─── Data shown

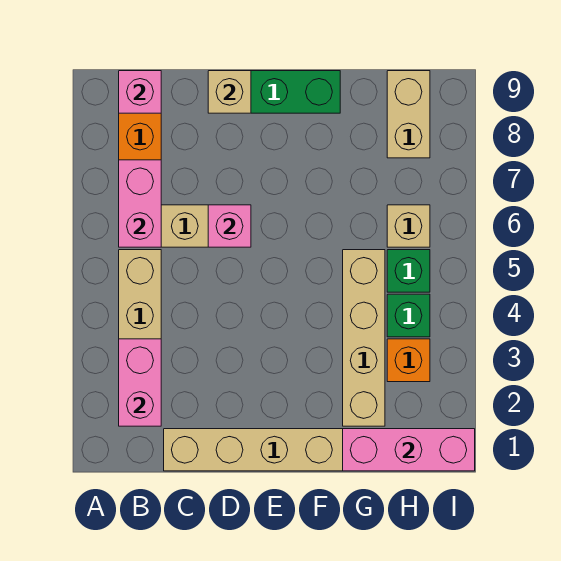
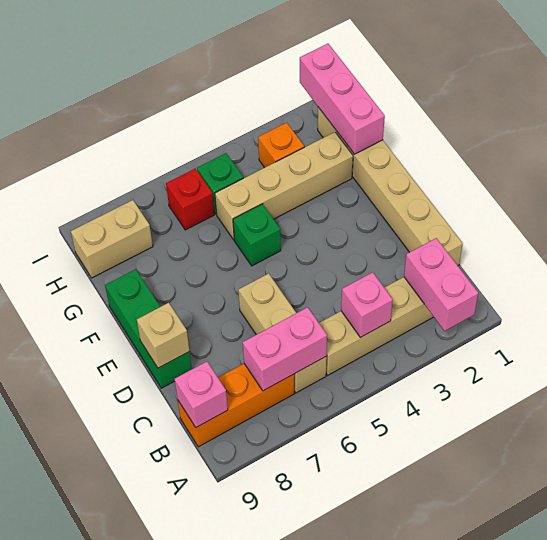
pink brick B2:B3 level 2 -> pink brick A2:B2 level 2
pink brick D6 level 2 -> pink brick B4 level 2
green brick H4 level 1 -> green brick F5 level 1
tan brick H6 level 1 -> red brick H6 level 1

──────

> **Assignment**
Pictures stay out of the answer; the rest of the listing above is returned exactly.

> **Solution**
pink brick B2:B3 level 2 -> pink brick A2:B2 level 2
pink brick D6 level 2 -> pink brick B4 level 2
green brick H4 level 1 -> green brick F5 level 1
tan brick H6 level 1 -> red brick H6 level 1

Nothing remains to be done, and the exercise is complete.